_INFORMATION SUPPLIED_.

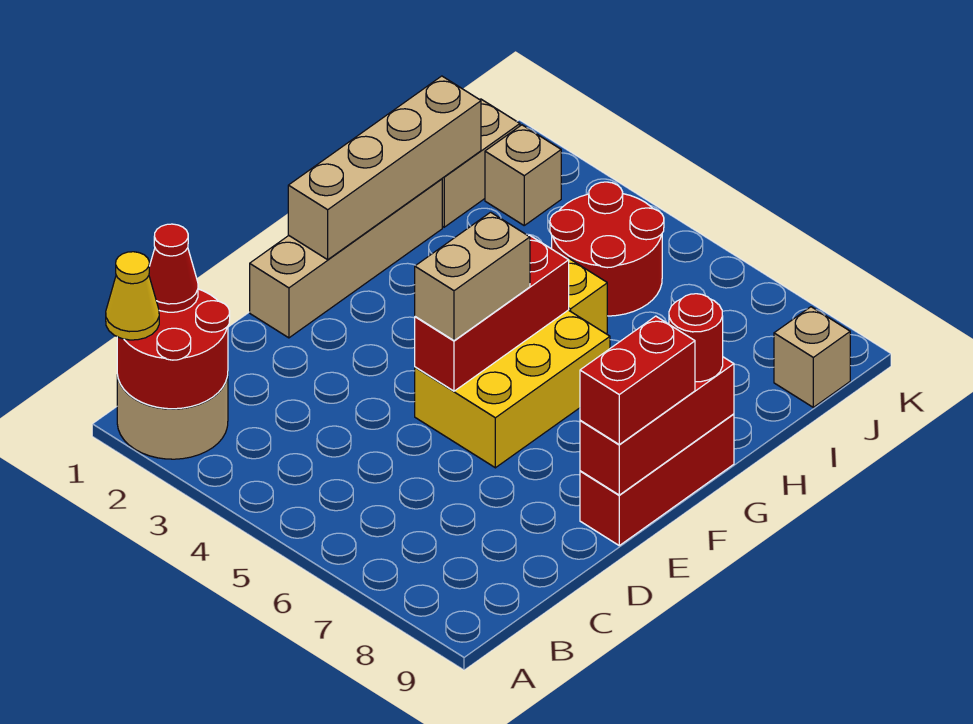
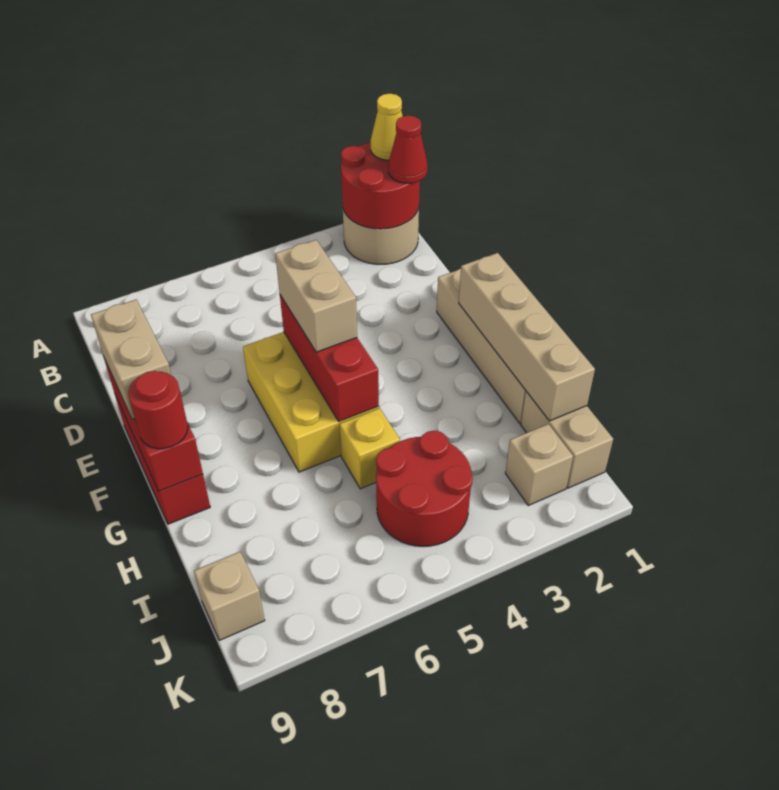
red brick E9:F9 level 3 -> tan brick E9:F9 level 3

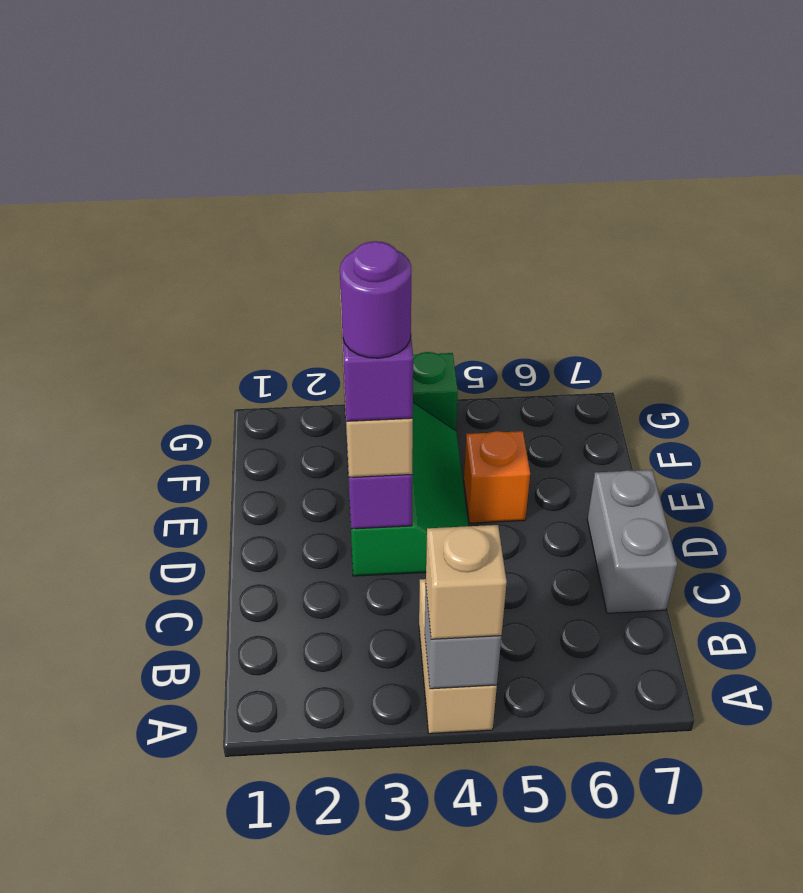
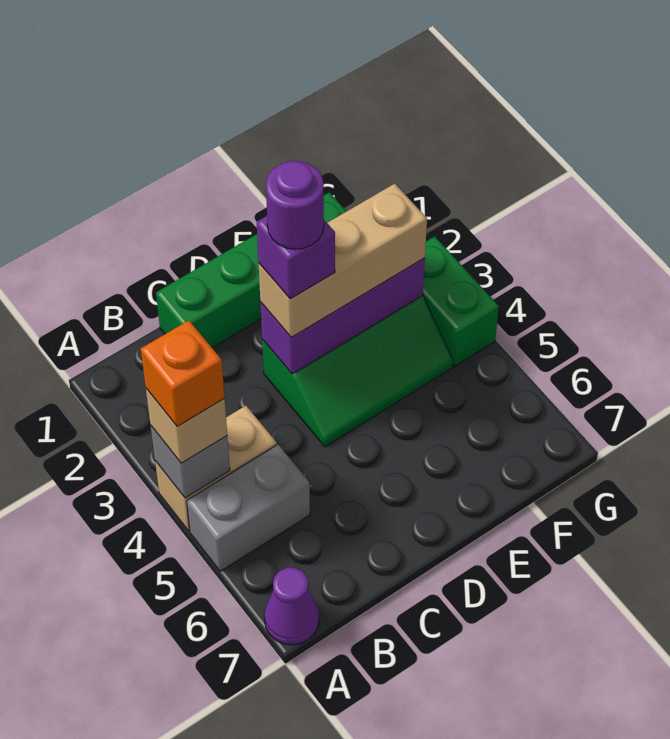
none -> purple cone A7 level 1
none -> green brick C1:F1 level 1
grey brick C7:D7 level 1 -> grey brick A5:B5 level 1
orange brick E5 level 1 -> orange brick A4 level 4

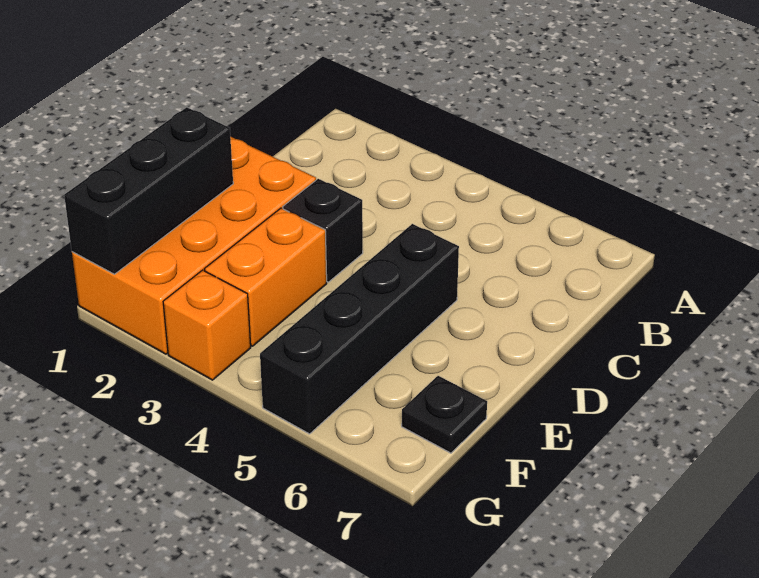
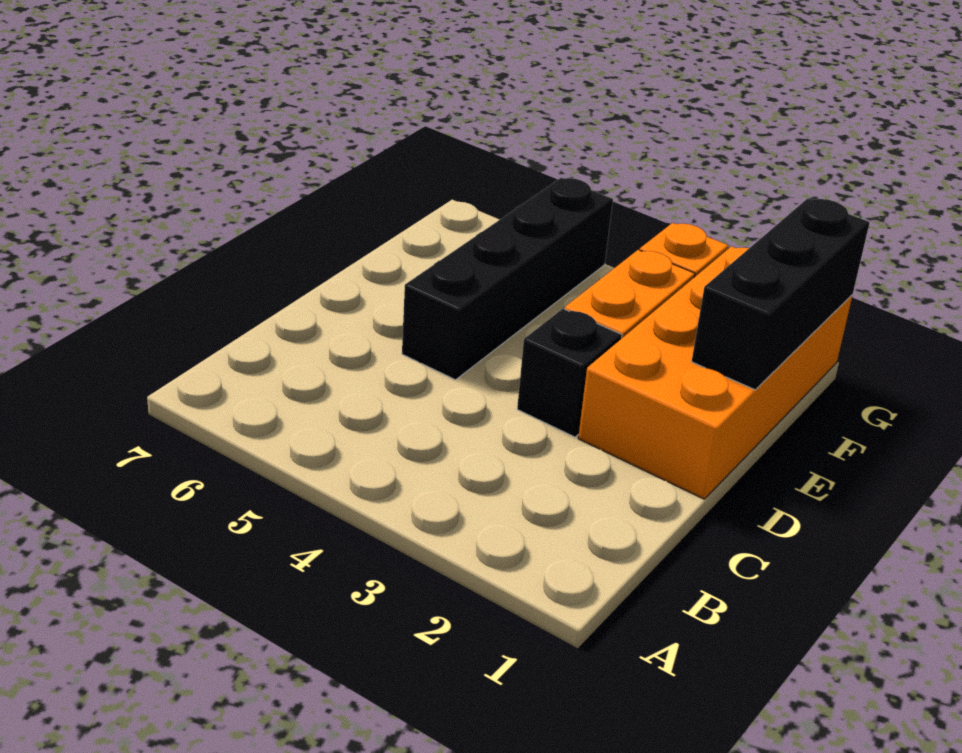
black plate F7 level 1 -> none

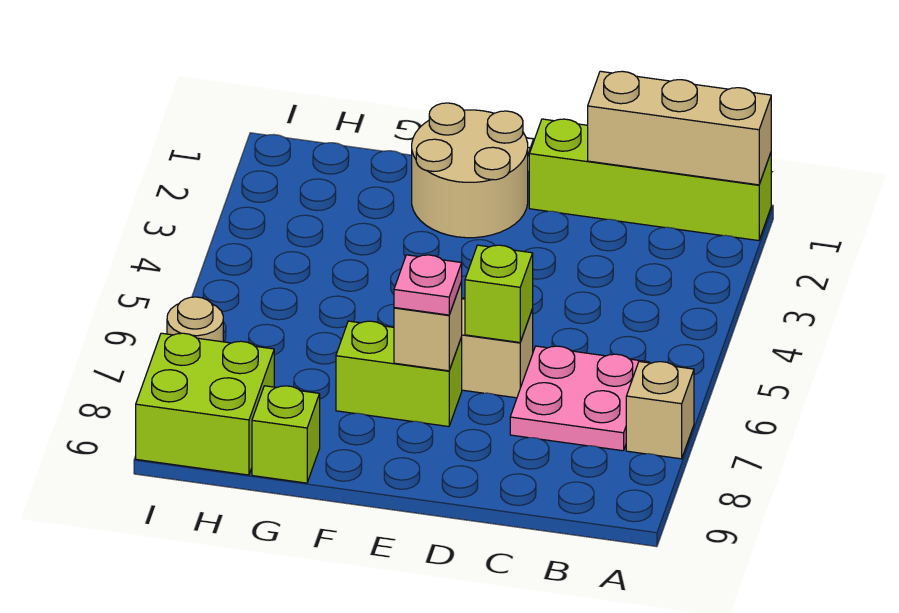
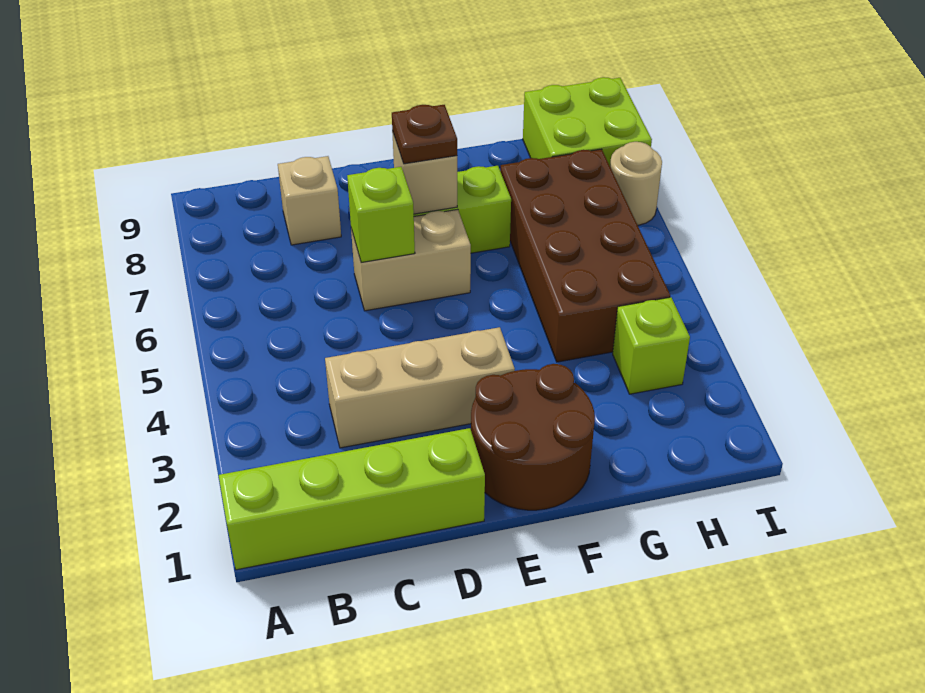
tan brick A1:C1 level 2 -> tan brick C3:E3 level 1
tan brick A7 level 1 -> tan brick C8 level 1
pink plate B6:C7 level 1 -> none
tan round brick E1:F2 level 1 -> brown round brick E1:F2 level 1
pink plate E7 level 3 -> brown plate E7 level 3
none -> brown brick G4:H7 level 1
lime brick G9 level 1 -> lime brick H3 level 1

_WHAT YOU HAVE TO DO_. Count the lines of the data above where the string "none" shows up; reply with the number only.

_OUTPUT_. 5